AIM OF THE TASK.
Write out exactly the lines running from the line that includes "IMU: MPU9250 -> ADXL345" to the end of the data, both ends included, and nothing besides.

BEGIN MATERIALS PROVIDED

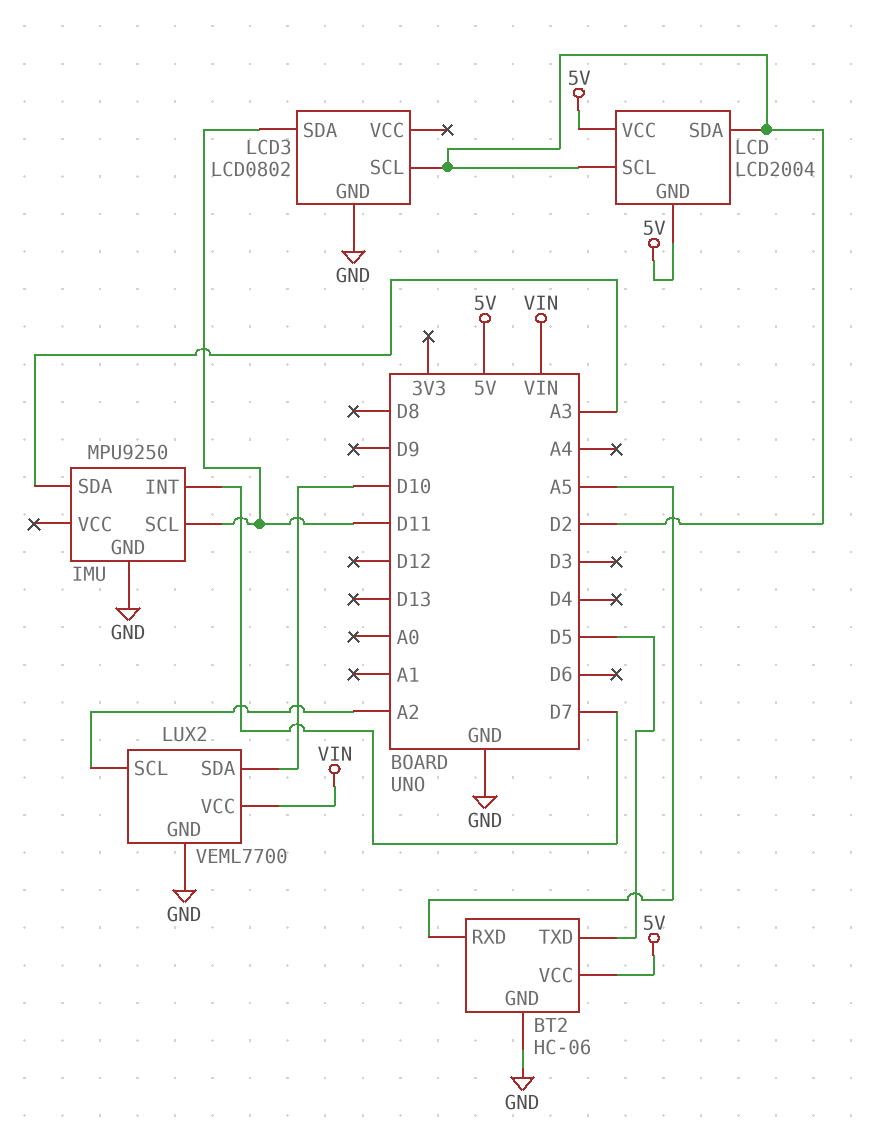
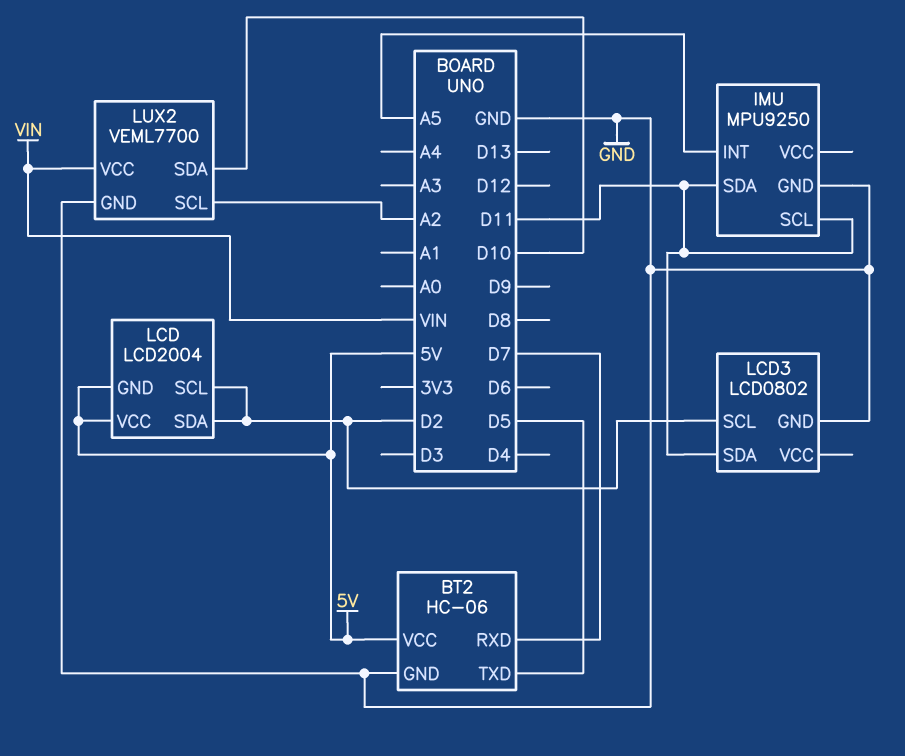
BT2 pin RXD: A5 -> D7
IMU pin INT: D7 -> A5
IMU pin SDA: A3 -> D11

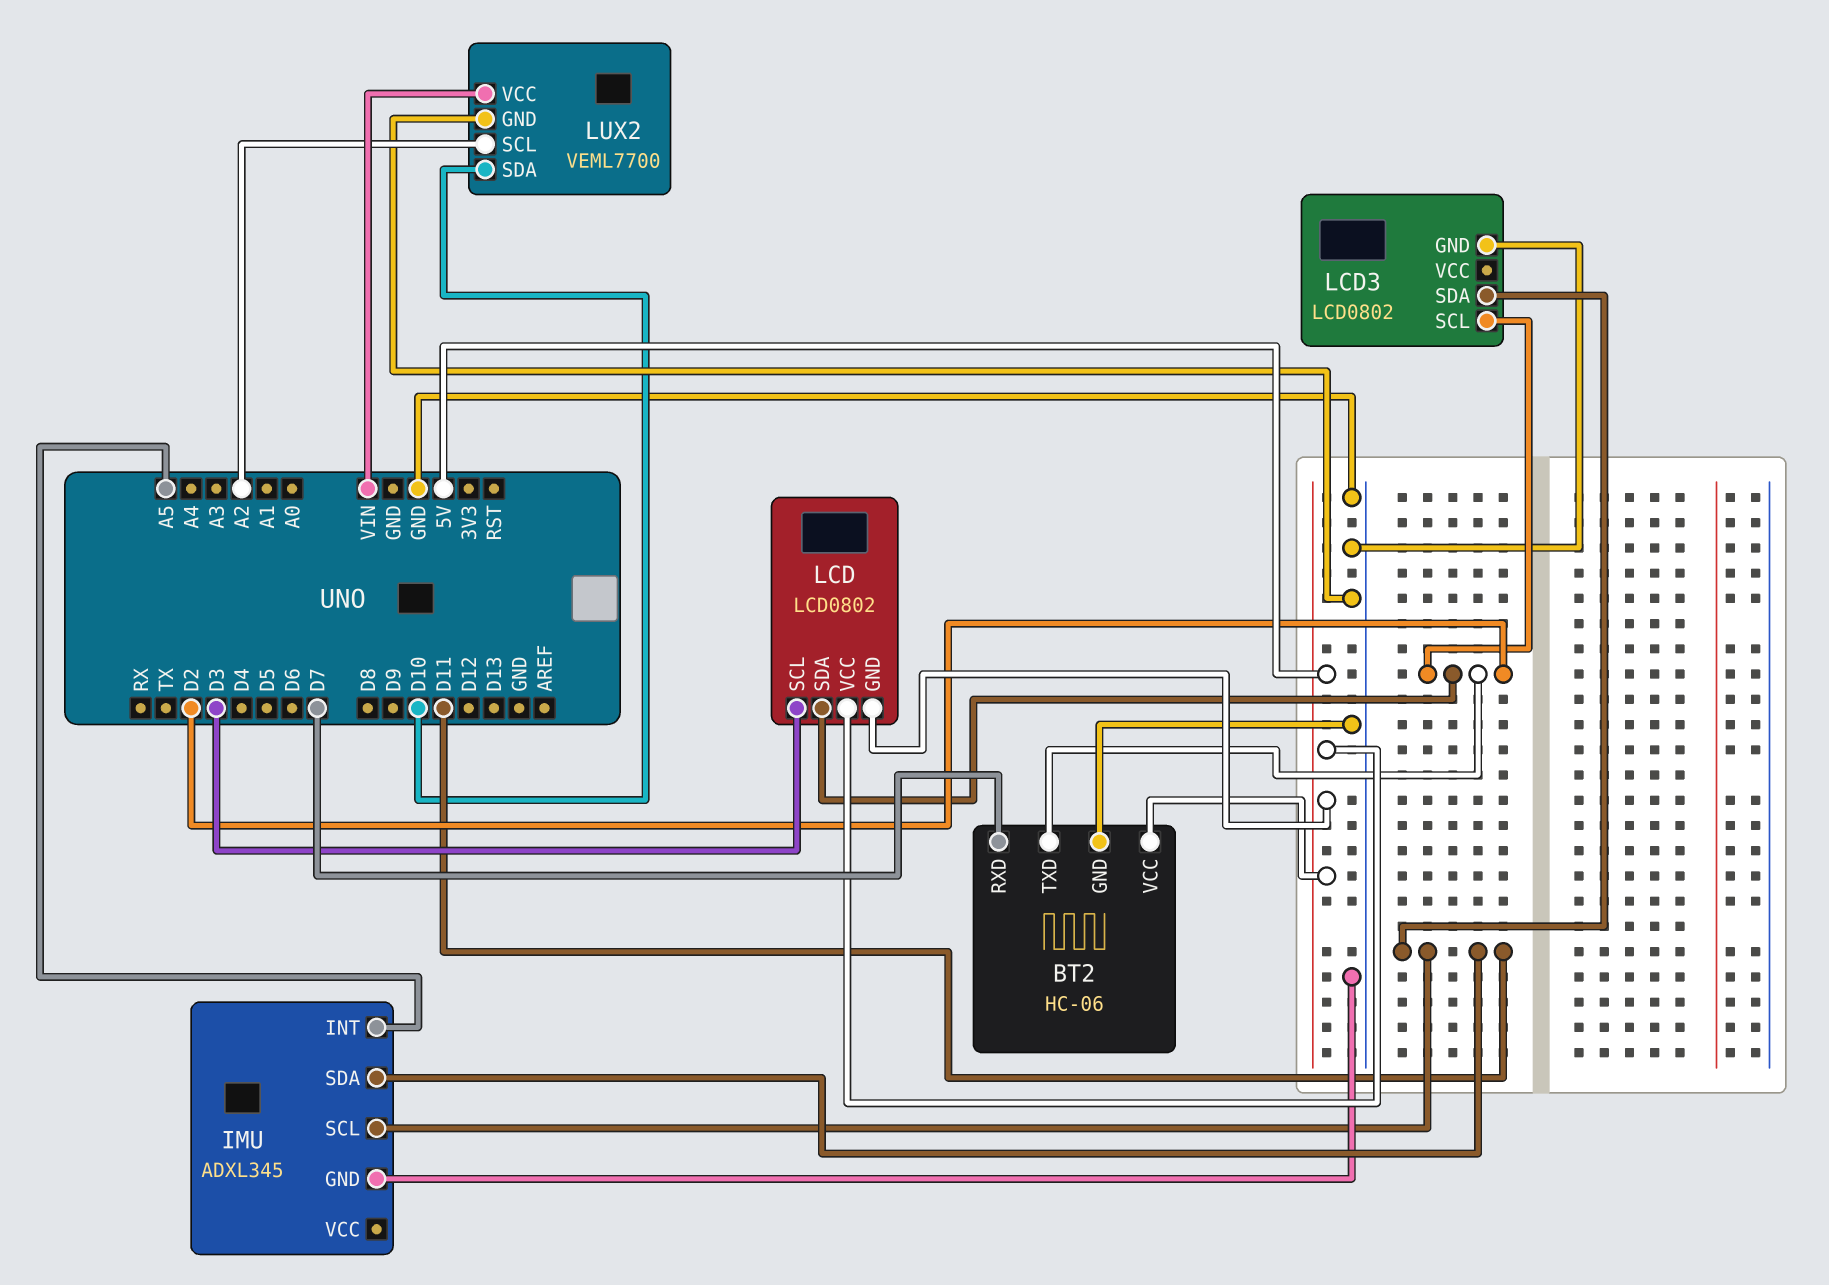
BT2 pin TXD: D5 -> D2
IMU: MPU9250 -> ADXL345
LCD: LCD2004 -> LCD0802
LCD pin SCL: D2 -> D3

END MATERIALS PROVIDED

RESPONSE TO THE EXERCISE.
IMU: MPU9250 -> ADXL345
LCD: LCD2004 -> LCD0802
LCD pin SCL: D2 -> D3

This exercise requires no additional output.